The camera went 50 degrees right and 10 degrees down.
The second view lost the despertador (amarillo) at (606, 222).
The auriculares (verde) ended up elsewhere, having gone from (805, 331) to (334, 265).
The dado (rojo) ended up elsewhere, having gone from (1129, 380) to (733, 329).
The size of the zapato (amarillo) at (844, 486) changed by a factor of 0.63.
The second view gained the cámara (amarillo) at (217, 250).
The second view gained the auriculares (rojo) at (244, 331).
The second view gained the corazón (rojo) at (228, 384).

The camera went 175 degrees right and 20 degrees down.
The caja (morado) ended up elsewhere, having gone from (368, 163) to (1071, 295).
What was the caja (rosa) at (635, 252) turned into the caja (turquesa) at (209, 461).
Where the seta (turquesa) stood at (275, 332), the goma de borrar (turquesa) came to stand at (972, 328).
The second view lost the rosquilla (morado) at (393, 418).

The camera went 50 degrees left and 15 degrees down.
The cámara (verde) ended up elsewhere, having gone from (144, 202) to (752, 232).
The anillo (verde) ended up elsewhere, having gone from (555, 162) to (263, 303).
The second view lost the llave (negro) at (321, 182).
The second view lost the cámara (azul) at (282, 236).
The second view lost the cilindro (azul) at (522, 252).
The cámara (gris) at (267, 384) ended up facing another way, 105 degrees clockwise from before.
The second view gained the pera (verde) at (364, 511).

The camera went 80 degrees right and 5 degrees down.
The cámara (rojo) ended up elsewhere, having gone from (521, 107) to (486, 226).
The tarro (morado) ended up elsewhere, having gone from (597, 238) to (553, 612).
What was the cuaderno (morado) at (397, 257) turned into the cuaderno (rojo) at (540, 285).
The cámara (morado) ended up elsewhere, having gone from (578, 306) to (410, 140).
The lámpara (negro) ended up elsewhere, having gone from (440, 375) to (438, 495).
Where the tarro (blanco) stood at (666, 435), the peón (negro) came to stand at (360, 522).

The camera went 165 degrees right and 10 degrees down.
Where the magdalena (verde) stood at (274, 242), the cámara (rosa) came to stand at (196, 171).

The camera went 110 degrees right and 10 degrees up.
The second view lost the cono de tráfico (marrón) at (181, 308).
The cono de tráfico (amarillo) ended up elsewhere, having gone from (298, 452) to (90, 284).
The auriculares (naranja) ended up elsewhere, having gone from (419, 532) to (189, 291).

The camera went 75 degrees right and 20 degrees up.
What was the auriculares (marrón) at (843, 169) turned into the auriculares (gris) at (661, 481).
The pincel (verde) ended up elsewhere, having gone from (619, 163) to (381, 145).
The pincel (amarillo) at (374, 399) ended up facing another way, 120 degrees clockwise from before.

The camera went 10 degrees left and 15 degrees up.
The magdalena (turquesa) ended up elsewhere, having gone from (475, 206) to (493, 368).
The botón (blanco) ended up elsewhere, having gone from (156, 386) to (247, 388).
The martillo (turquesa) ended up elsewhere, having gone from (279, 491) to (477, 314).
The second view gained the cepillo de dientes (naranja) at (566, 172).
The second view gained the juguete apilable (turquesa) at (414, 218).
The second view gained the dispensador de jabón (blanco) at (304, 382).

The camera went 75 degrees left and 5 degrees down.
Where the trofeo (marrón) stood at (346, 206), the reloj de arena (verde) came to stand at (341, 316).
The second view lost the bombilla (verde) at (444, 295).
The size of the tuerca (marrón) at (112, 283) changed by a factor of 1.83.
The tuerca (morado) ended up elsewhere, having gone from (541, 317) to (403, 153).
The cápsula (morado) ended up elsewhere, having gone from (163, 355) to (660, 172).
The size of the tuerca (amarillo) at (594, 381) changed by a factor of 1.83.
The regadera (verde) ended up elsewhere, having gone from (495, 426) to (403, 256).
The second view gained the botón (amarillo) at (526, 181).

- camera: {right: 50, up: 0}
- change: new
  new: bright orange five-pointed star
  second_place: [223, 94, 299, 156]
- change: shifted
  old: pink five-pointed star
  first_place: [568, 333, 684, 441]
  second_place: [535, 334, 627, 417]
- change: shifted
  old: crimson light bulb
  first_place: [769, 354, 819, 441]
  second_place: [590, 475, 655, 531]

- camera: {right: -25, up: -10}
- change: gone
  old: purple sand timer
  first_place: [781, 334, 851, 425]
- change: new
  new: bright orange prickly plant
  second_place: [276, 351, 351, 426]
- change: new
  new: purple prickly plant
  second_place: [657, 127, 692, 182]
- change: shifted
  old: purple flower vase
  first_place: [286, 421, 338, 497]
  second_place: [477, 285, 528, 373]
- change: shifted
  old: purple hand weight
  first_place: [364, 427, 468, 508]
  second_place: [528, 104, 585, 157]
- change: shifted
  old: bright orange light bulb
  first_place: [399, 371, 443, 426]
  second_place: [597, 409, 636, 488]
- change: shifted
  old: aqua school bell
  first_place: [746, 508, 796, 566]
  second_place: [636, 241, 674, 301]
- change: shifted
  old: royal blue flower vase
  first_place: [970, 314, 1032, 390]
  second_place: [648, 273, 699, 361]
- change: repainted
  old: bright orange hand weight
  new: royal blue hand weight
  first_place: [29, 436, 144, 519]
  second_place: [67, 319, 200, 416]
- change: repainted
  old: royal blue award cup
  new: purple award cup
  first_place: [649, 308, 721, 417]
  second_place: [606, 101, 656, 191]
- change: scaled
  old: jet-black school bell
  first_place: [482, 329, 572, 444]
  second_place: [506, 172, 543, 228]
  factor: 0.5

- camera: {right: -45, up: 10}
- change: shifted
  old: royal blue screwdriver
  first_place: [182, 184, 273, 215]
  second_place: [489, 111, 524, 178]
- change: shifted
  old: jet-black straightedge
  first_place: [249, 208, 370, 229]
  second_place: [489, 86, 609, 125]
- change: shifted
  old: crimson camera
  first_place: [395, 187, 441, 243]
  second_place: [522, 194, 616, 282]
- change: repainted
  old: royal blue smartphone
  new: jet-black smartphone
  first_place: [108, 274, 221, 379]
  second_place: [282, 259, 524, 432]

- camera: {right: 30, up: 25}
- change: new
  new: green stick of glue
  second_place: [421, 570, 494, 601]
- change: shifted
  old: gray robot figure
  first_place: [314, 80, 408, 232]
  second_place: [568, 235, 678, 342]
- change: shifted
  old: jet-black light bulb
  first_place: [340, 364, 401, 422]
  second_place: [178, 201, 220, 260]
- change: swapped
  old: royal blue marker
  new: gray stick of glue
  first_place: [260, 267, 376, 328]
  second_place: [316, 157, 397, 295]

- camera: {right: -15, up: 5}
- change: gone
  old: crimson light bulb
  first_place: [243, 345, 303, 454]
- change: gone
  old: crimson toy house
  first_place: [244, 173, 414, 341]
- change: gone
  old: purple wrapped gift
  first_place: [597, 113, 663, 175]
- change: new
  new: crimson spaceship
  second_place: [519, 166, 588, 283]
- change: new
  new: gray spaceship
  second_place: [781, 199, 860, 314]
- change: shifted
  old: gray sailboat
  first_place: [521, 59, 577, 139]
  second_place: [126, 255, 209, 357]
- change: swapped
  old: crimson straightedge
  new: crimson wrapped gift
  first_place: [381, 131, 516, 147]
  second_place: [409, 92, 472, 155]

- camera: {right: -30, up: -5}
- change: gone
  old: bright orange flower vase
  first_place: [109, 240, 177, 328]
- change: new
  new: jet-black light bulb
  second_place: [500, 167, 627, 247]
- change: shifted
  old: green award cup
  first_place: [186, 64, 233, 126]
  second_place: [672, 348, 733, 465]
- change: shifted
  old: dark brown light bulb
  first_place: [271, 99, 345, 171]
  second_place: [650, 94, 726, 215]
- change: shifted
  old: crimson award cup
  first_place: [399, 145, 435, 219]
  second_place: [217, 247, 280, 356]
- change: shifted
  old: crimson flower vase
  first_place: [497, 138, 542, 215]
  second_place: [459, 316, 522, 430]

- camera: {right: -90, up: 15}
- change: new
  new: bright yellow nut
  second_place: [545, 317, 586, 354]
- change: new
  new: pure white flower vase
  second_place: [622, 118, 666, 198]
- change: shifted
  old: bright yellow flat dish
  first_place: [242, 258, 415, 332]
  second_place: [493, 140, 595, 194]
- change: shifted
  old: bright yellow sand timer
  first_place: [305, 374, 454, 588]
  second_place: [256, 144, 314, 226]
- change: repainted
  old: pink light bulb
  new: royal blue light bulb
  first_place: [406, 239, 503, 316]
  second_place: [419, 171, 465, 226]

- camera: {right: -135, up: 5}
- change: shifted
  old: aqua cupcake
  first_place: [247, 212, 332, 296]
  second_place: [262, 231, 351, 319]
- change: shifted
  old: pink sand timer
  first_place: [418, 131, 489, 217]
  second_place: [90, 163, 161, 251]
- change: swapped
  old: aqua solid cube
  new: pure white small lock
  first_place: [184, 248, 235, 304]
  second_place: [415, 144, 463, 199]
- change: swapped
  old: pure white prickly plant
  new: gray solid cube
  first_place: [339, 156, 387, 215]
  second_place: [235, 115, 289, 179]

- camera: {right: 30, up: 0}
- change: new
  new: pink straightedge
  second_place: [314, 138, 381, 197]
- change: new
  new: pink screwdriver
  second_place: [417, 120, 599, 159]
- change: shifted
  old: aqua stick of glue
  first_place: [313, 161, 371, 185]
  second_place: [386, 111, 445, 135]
#####
- The problem:
Copy only this part of the entries above: the line with "first_place: [108, 274, 221, 379]", the line with "first_place: [260, 267, 376, 328]", and the lines between, all exactly as written.

- Task answer:
  first_place: [108, 274, 221, 379]
  second_place: [282, 259, 524, 432]

- camera: {right: 30, up: 25}
- change: new
  new: green stick of glue
  second_place: [421, 570, 494, 601]
- change: shifted
  old: gray robot figure
  first_place: [314, 80, 408, 232]
  second_place: [568, 235, 678, 342]
- change: shifted
  old: jet-black light bulb
  first_place: [340, 364, 401, 422]
  second_place: [178, 201, 220, 260]
- change: swapped
  old: royal blue marker
  new: gray stick of glue
  first_place: [260, 267, 376, 328]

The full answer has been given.